RECORDS FOR THE EXERCISE —
^^^^^^^^^^^^^^^^

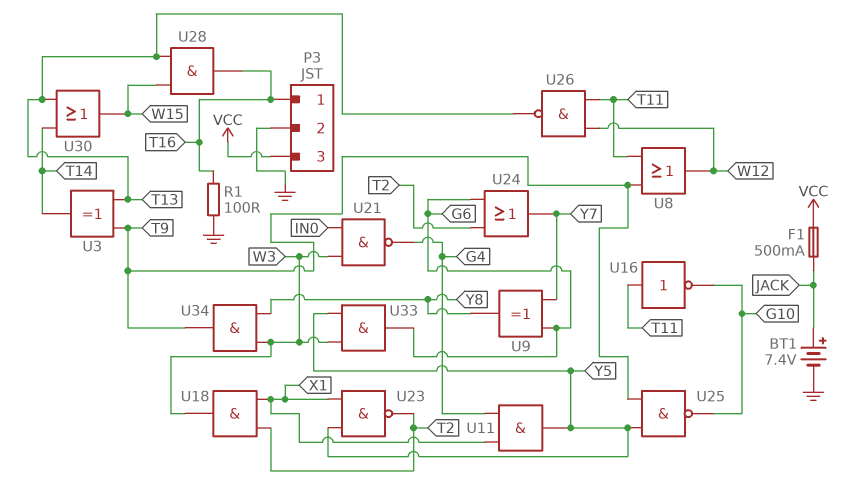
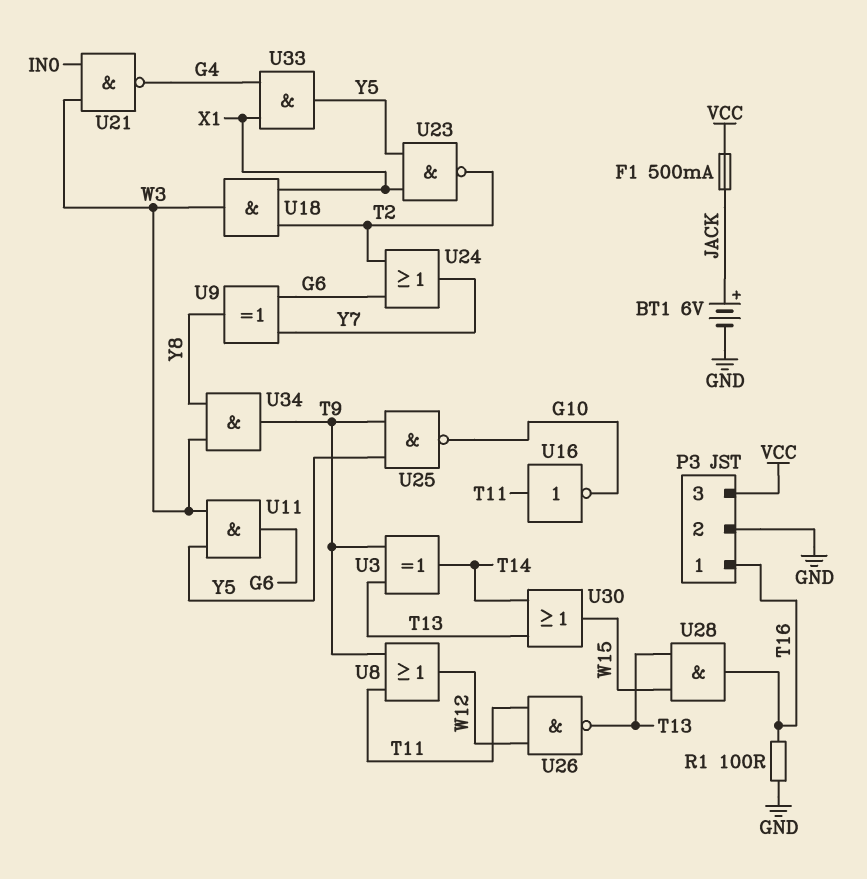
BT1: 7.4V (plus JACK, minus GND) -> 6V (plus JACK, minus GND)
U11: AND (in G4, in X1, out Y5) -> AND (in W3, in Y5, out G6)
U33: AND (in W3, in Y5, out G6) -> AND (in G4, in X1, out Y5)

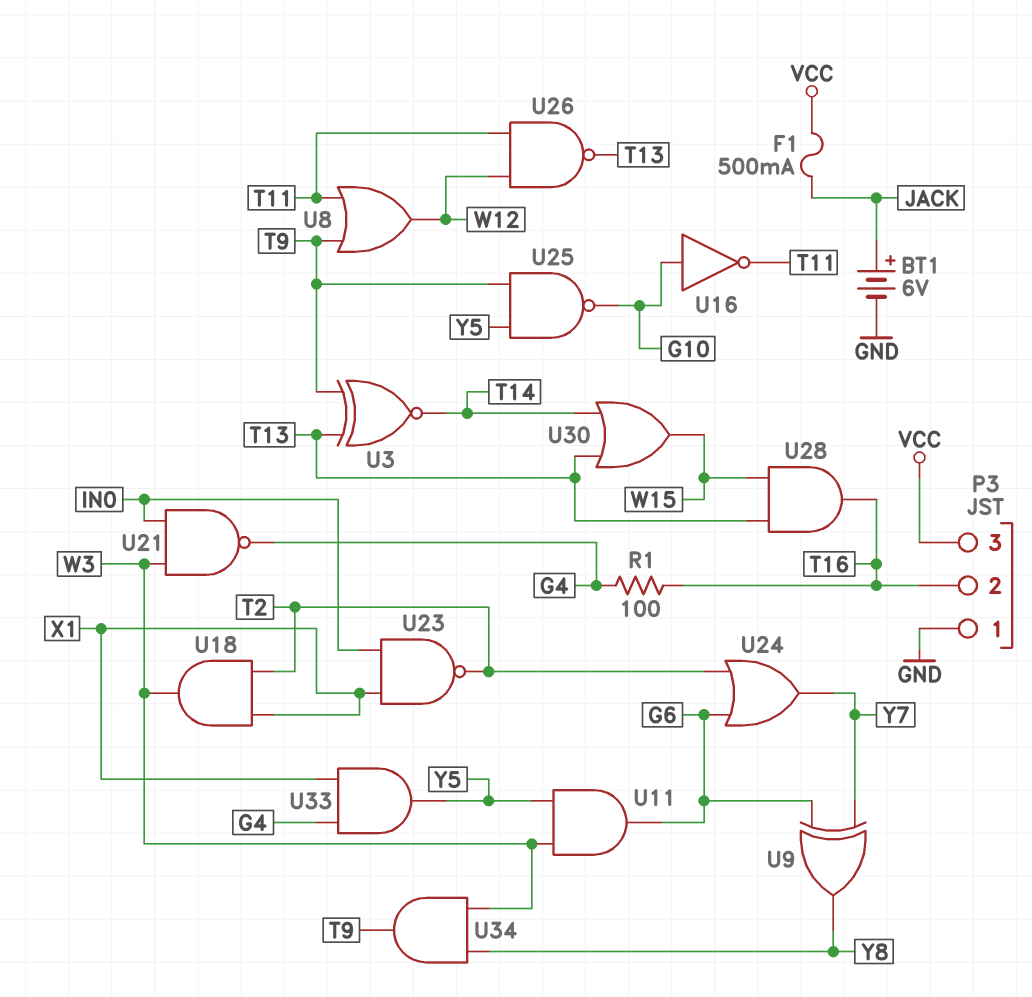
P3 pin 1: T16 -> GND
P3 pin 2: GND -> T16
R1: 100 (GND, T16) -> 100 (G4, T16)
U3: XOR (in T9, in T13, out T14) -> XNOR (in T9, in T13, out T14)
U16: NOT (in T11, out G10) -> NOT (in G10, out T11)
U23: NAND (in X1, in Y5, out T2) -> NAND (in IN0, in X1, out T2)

^^^^^^^^^^^^^^^^

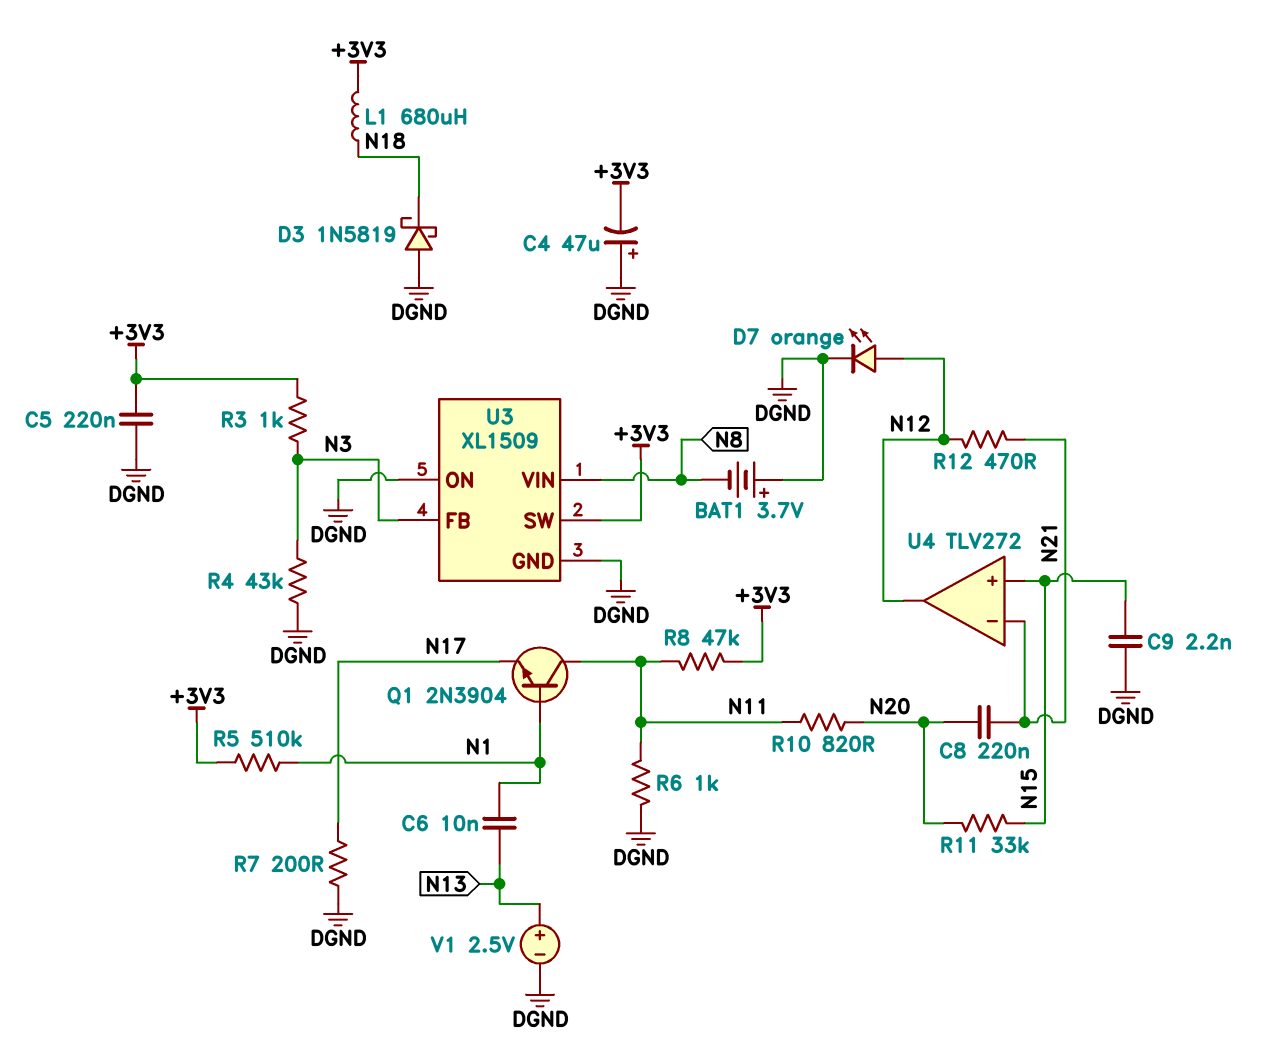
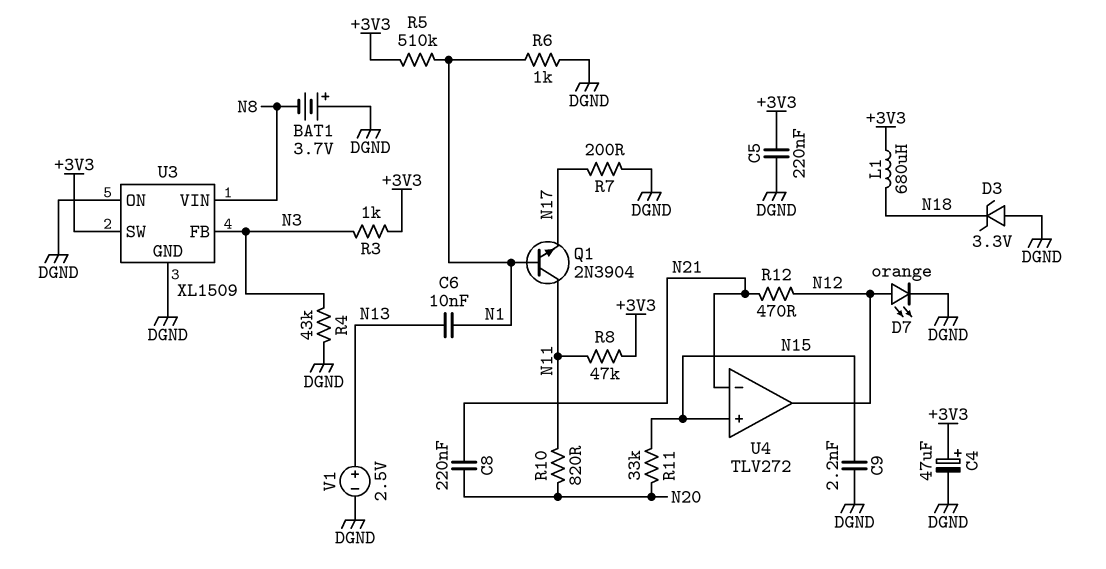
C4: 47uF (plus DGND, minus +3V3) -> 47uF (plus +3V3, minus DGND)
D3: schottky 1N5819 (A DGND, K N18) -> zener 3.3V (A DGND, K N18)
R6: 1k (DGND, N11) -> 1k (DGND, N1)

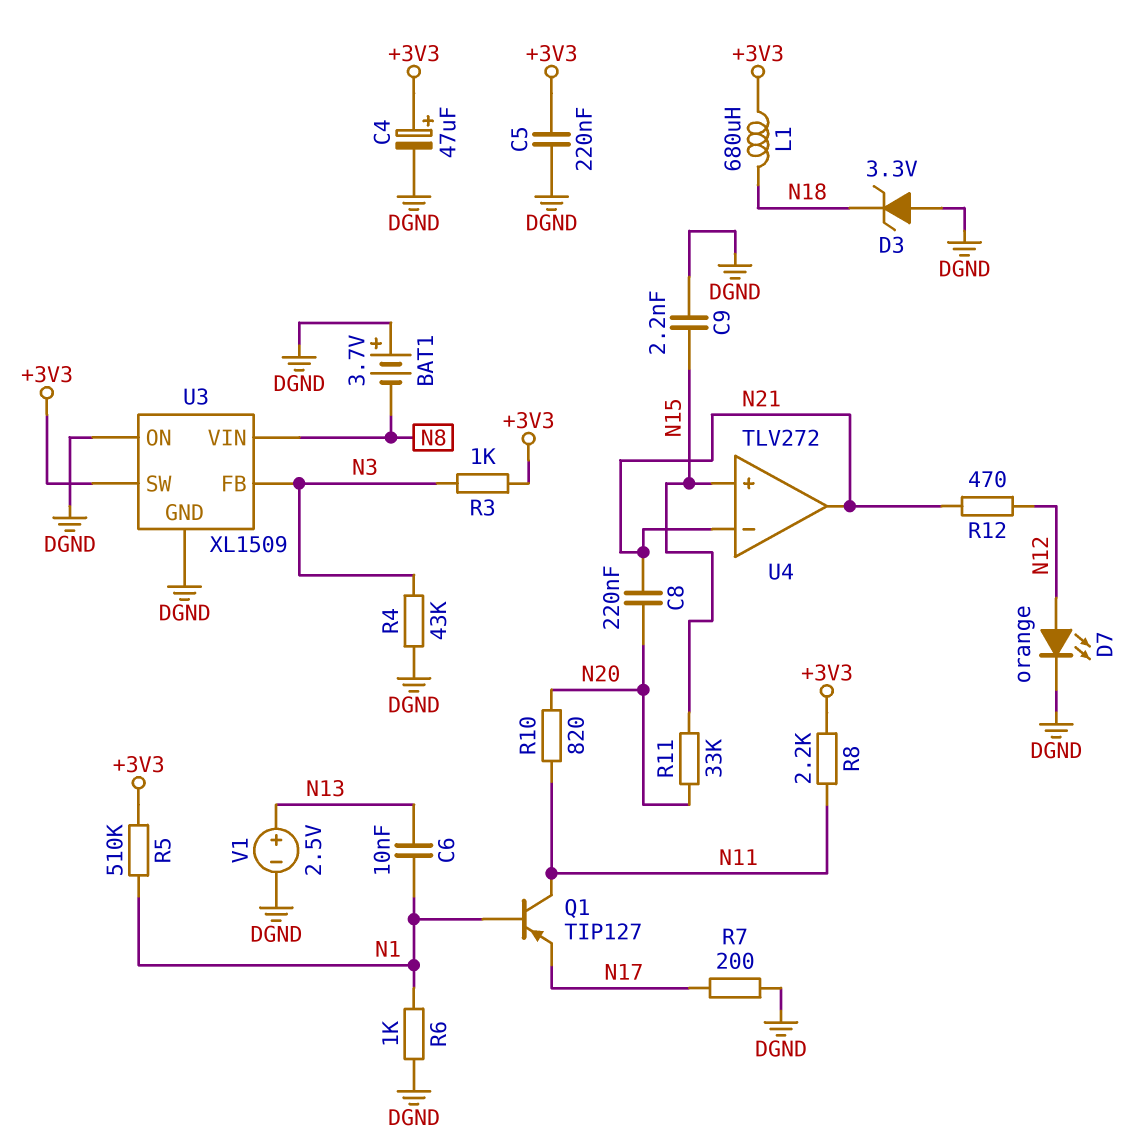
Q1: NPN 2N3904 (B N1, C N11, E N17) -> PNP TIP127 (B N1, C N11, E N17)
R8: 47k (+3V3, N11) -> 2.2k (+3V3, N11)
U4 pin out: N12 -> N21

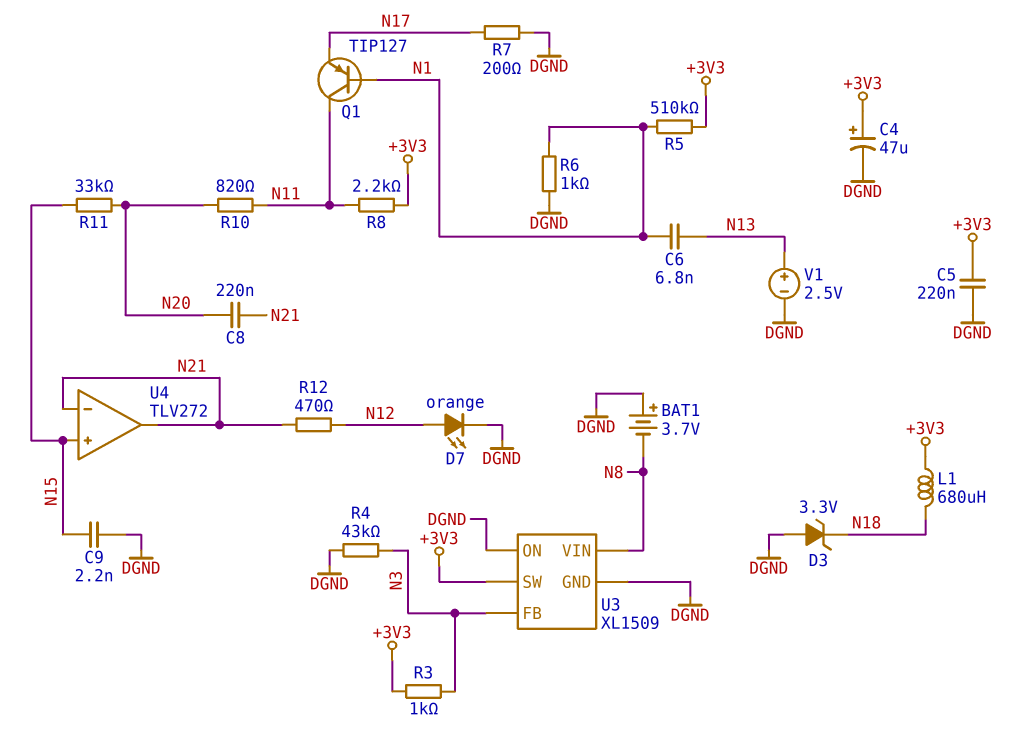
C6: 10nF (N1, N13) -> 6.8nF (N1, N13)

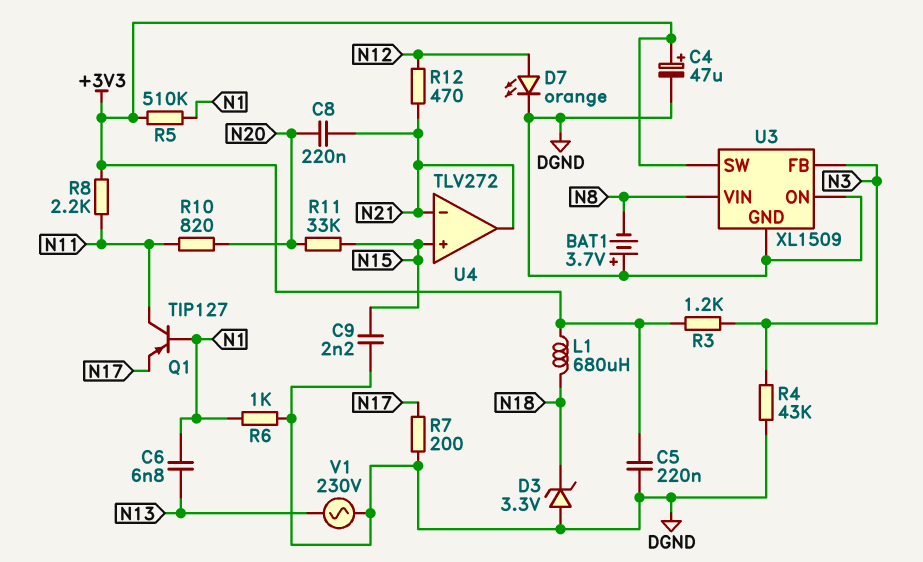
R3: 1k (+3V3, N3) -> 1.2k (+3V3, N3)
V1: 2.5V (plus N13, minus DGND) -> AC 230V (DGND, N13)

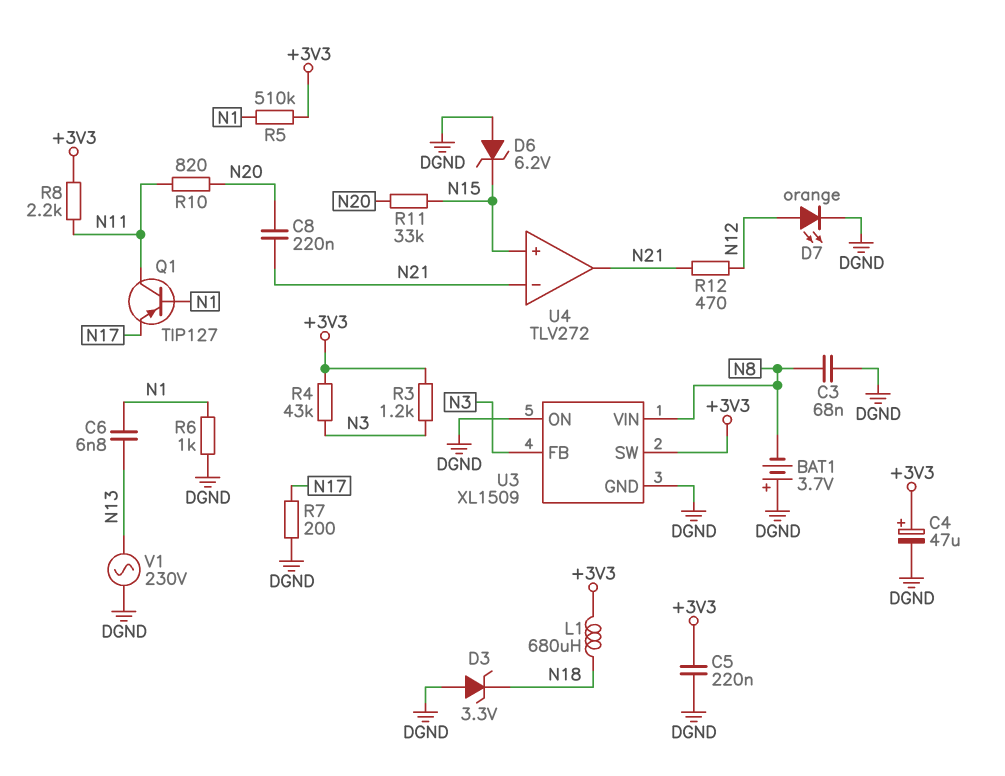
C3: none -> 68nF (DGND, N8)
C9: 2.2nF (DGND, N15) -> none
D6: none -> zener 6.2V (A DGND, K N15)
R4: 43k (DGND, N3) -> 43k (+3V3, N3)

^^^^^^^^^^^^^^^^

In the entries above, find the line containing "BT1: 7.4V (plus" and the line containing "U23: NAND (in", then copy both and every line between them exactly, without any picture.

EXERCISE ANSWER —
BT1: 7.4V (plus JACK, minus GND) -> 6V (plus JACK, minus GND)
U11: AND (in G4, in X1, out Y5) -> AND (in W3, in Y5, out G6)
U33: AND (in W3, in Y5, out G6) -> AND (in G4, in X1, out Y5)

P3 pin 1: T16 -> GND
P3 pin 2: GND -> T16
R1: 100 (GND, T16) -> 100 (G4, T16)
U3: XOR (in T9, in T13, out T14) -> XNOR (in T9, in T13, out T14)
U16: NOT (in T11, out G10) -> NOT (in G10, out T11)
U23: NAND (in X1, in Y5, out T2) -> NAND (in IN0, in X1, out T2)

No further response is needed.